What to do ▸
Please return every line of the records below that holds the word "yellow".

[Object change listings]
..............................

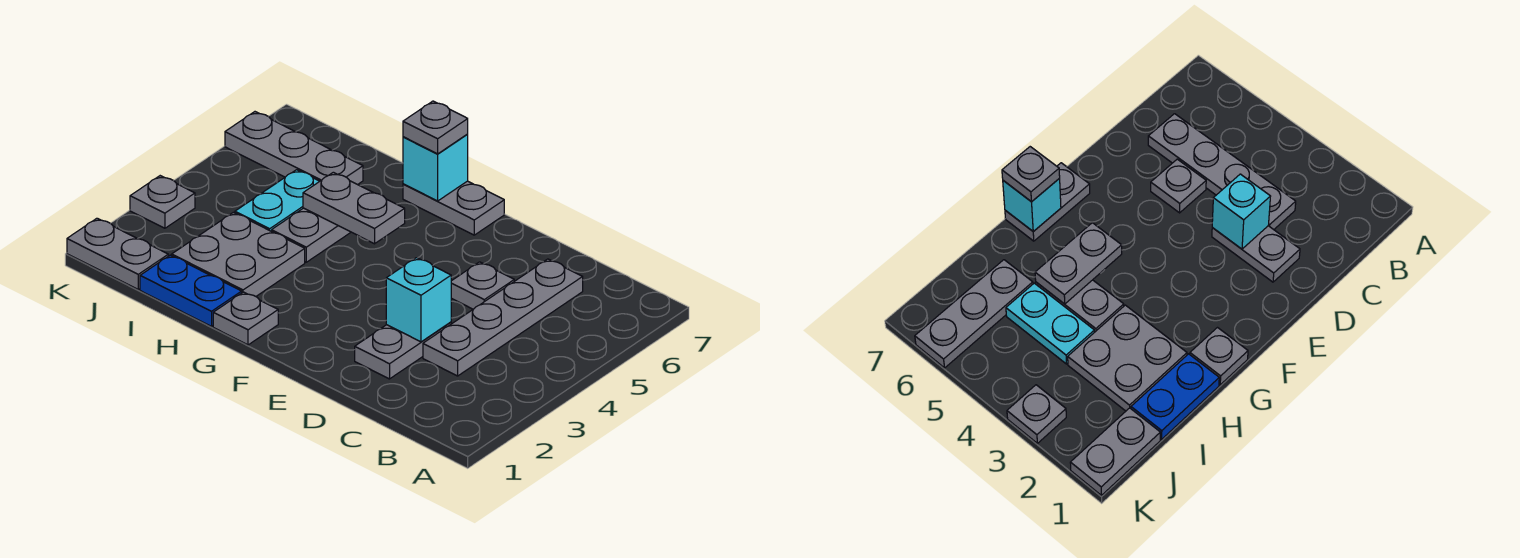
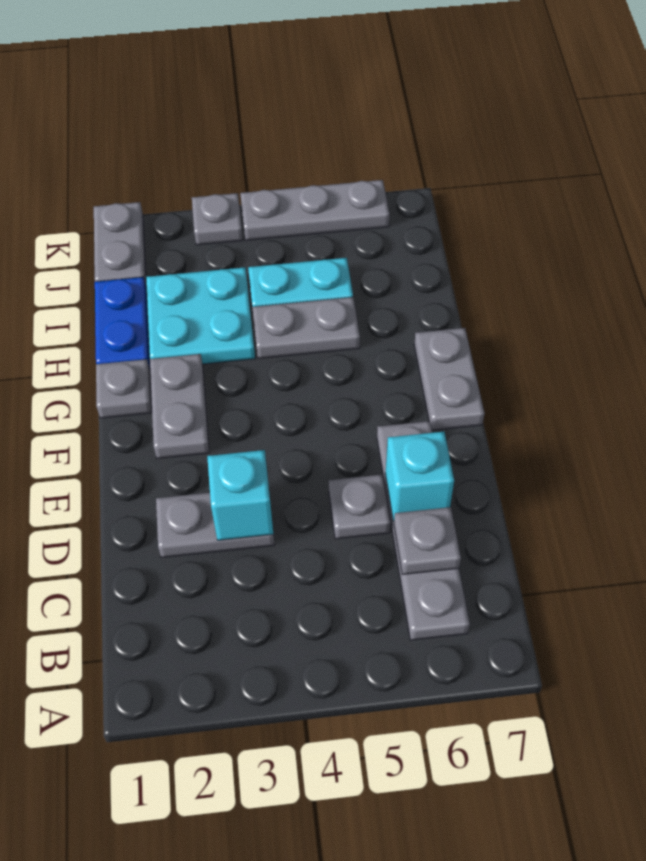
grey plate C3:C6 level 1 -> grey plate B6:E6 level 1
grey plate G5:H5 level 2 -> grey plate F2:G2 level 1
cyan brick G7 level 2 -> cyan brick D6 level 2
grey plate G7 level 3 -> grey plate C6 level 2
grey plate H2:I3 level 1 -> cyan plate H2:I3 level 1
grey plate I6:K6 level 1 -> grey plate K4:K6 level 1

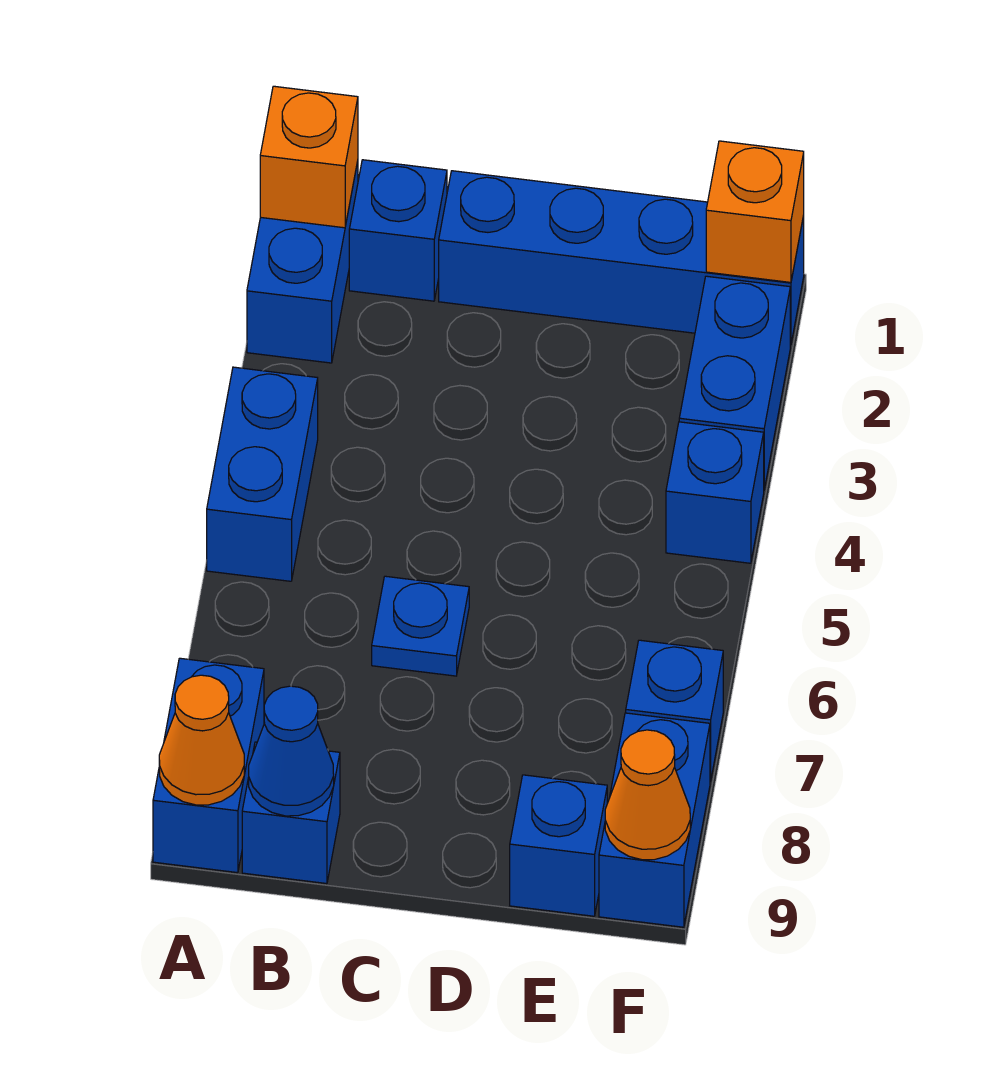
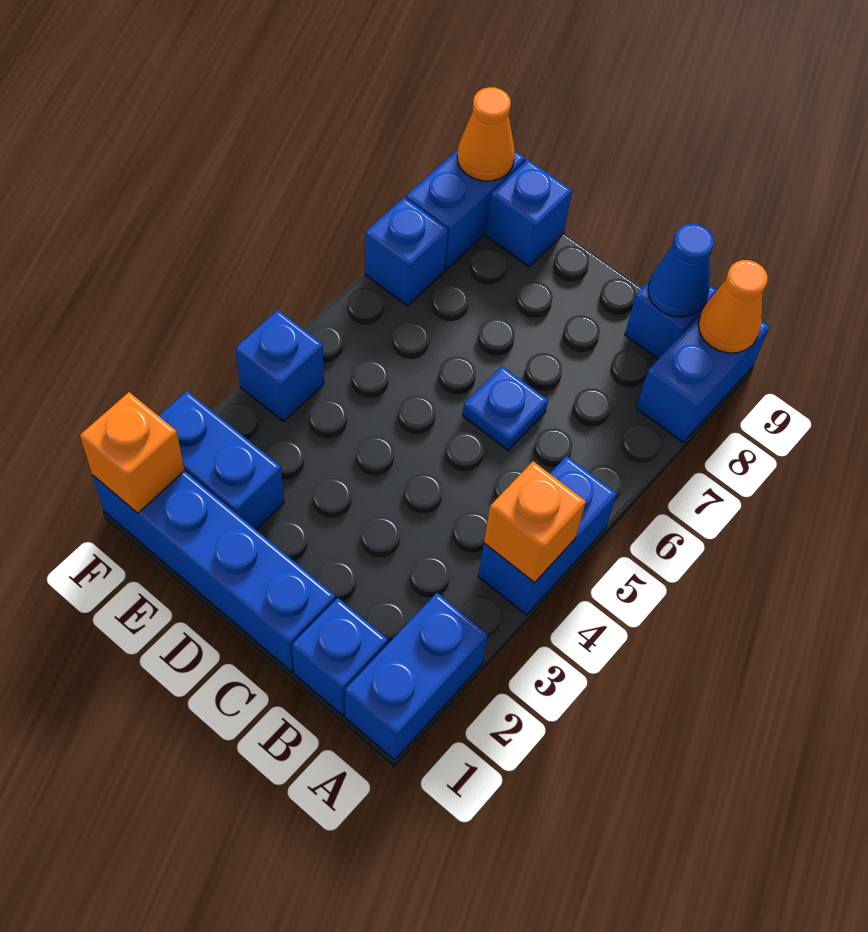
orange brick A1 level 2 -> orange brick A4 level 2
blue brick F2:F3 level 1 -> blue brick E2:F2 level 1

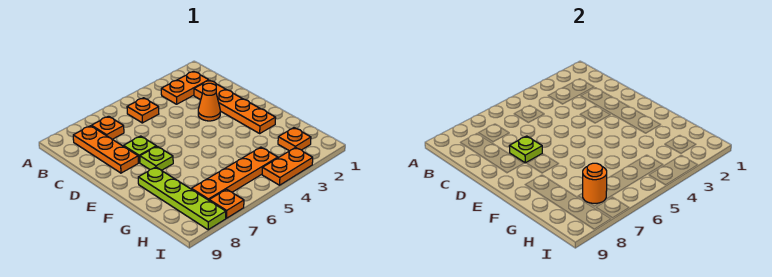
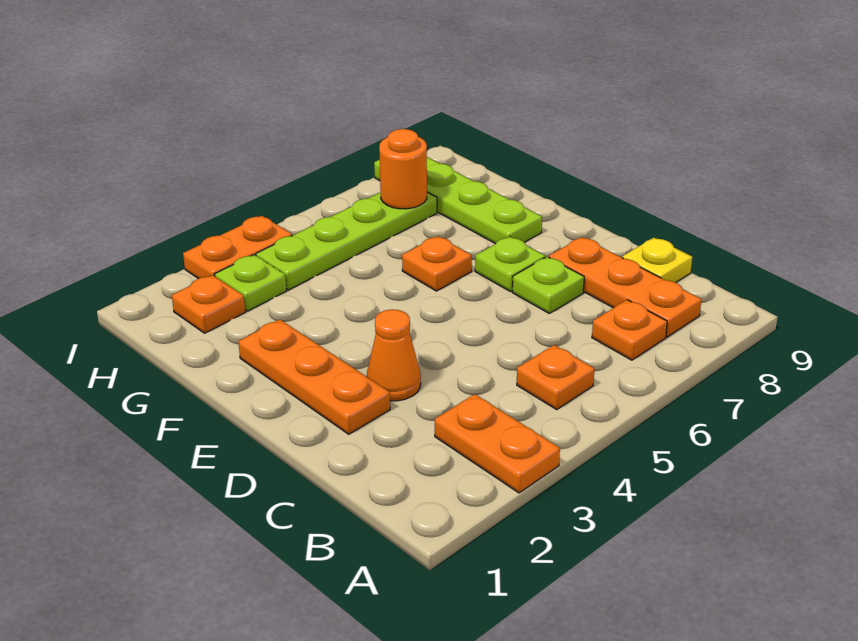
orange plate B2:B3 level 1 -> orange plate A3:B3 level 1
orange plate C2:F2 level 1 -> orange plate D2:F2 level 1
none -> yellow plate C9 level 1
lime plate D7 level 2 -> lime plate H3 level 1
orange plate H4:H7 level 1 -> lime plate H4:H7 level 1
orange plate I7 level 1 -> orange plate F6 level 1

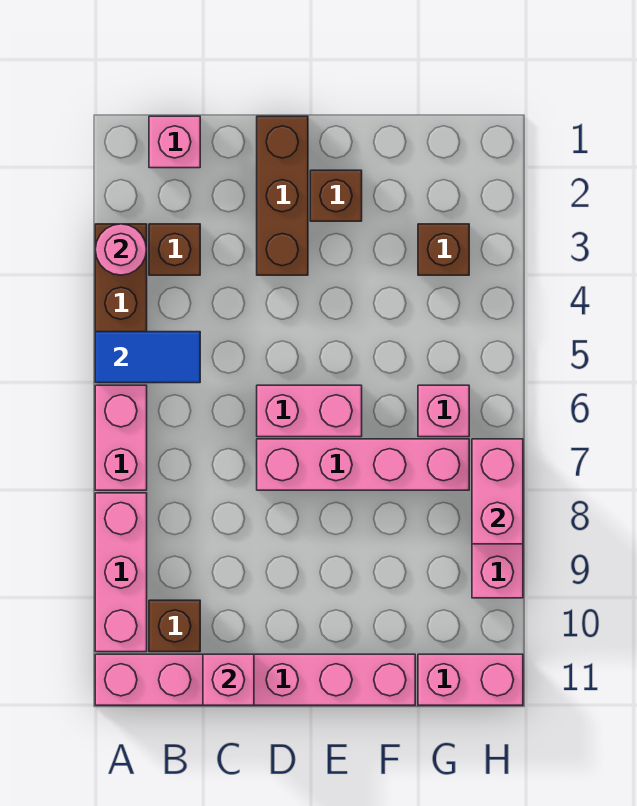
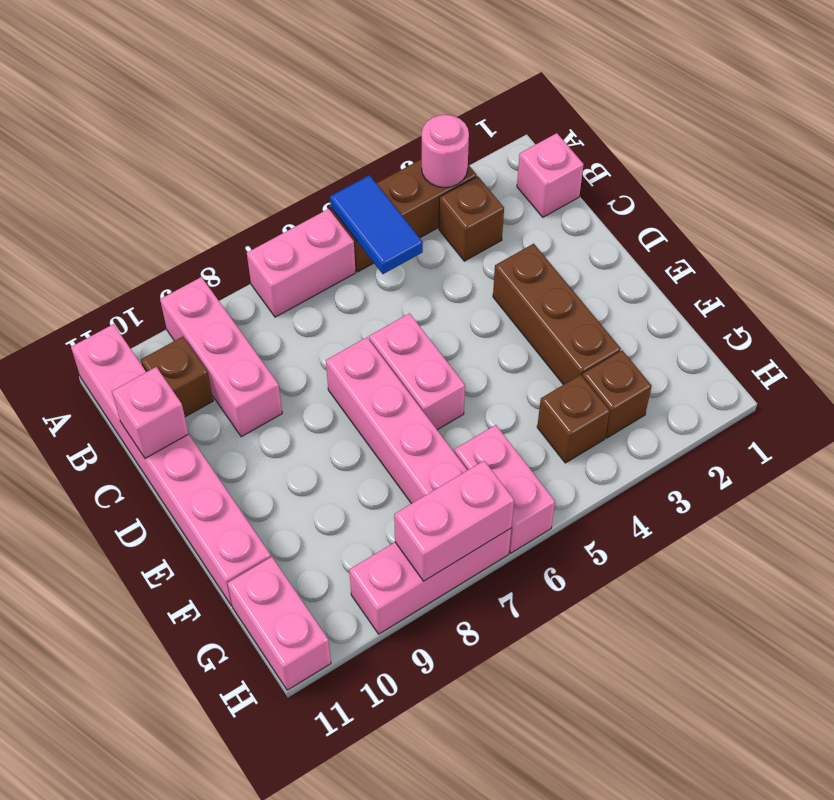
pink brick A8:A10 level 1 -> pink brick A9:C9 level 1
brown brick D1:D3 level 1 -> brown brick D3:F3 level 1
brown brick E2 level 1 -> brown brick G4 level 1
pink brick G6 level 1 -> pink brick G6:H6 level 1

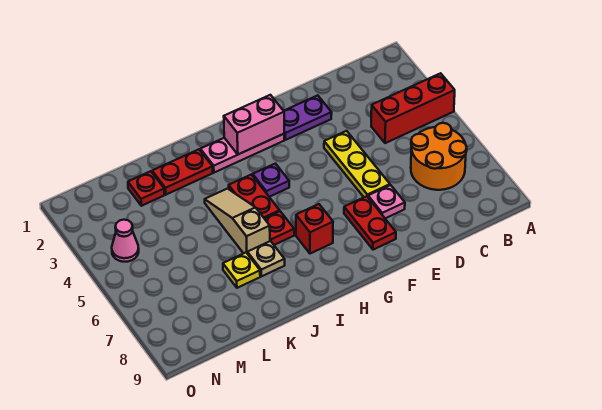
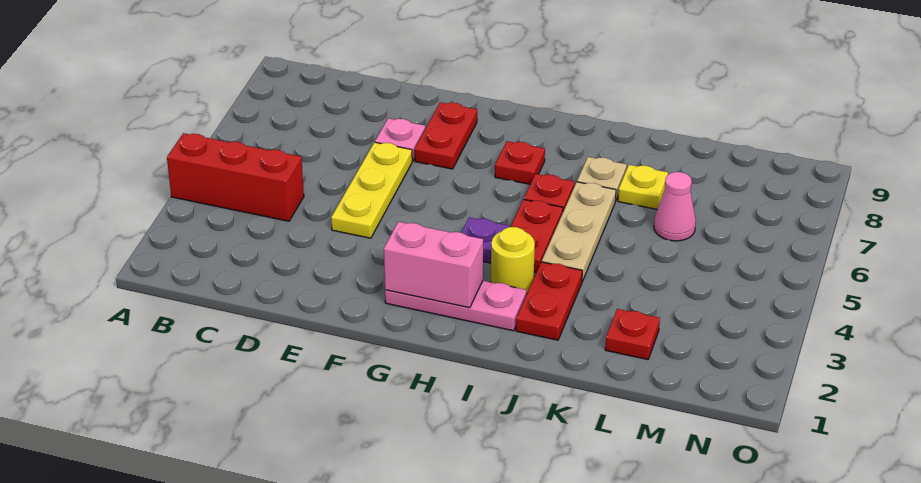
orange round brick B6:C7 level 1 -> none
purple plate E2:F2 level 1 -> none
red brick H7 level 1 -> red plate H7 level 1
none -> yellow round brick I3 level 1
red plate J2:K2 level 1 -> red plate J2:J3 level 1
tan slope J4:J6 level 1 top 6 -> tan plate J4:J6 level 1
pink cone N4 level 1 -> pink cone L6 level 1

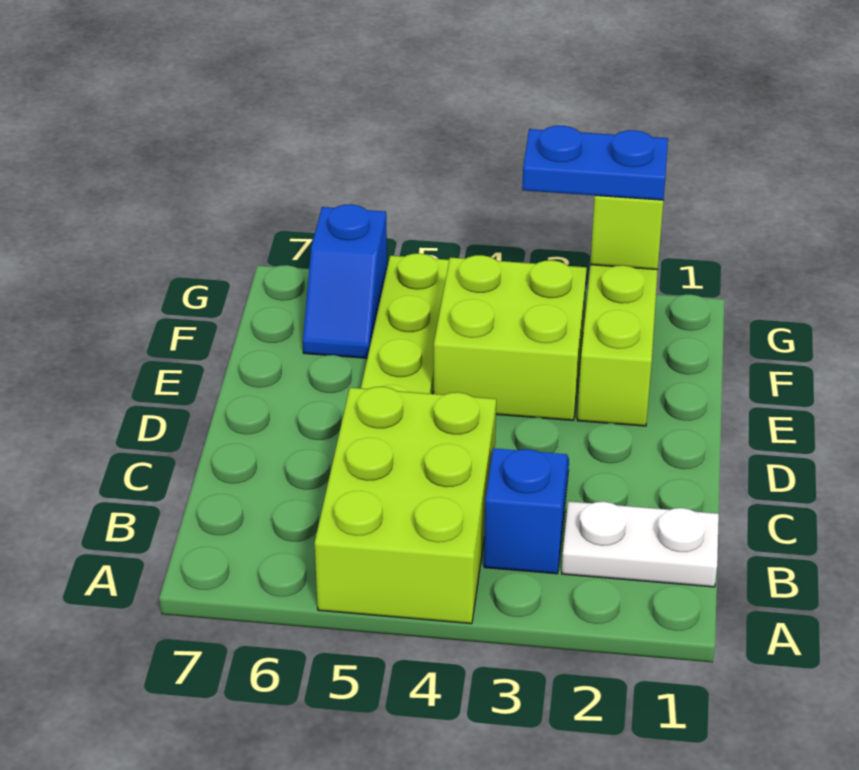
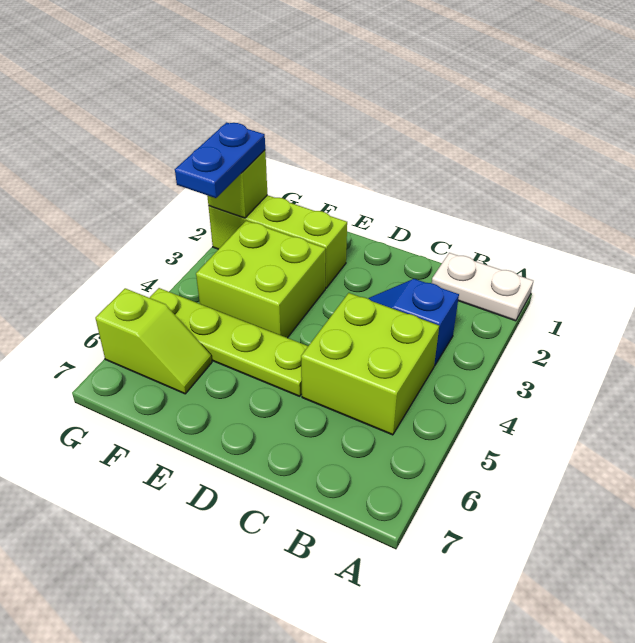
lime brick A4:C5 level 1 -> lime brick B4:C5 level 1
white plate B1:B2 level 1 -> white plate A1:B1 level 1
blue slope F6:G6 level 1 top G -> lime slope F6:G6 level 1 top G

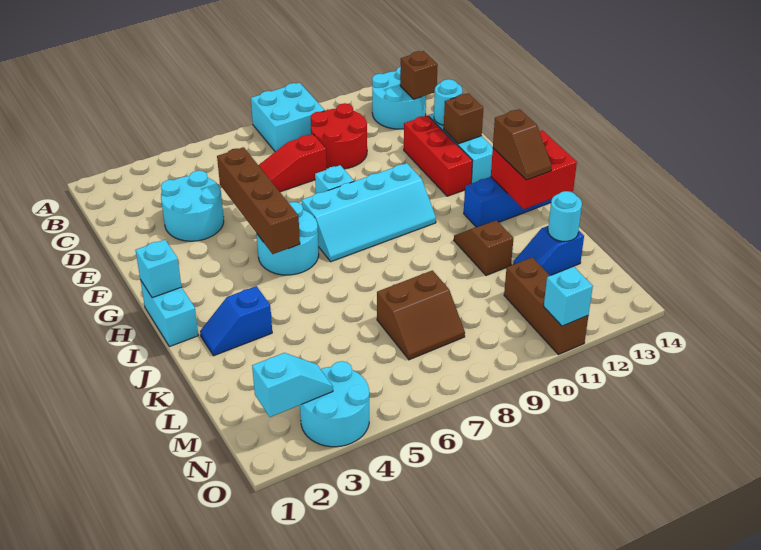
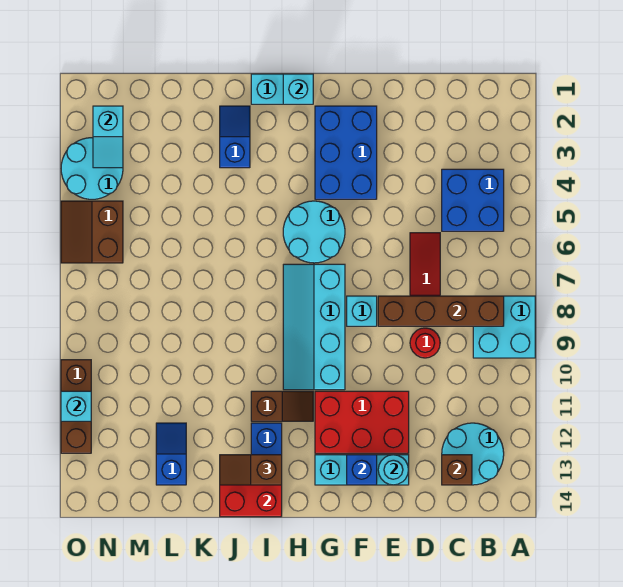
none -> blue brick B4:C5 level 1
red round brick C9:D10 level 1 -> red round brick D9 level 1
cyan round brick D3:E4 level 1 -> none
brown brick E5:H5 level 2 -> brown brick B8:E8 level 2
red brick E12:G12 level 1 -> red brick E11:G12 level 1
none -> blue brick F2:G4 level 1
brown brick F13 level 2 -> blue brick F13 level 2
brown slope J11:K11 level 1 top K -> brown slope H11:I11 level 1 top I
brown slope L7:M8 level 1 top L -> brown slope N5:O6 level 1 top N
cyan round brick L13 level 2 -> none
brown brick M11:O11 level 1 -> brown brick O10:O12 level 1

..............................

Solution below ▸
none -> yellow plate C9 level 1
none -> yellow round brick I3 level 1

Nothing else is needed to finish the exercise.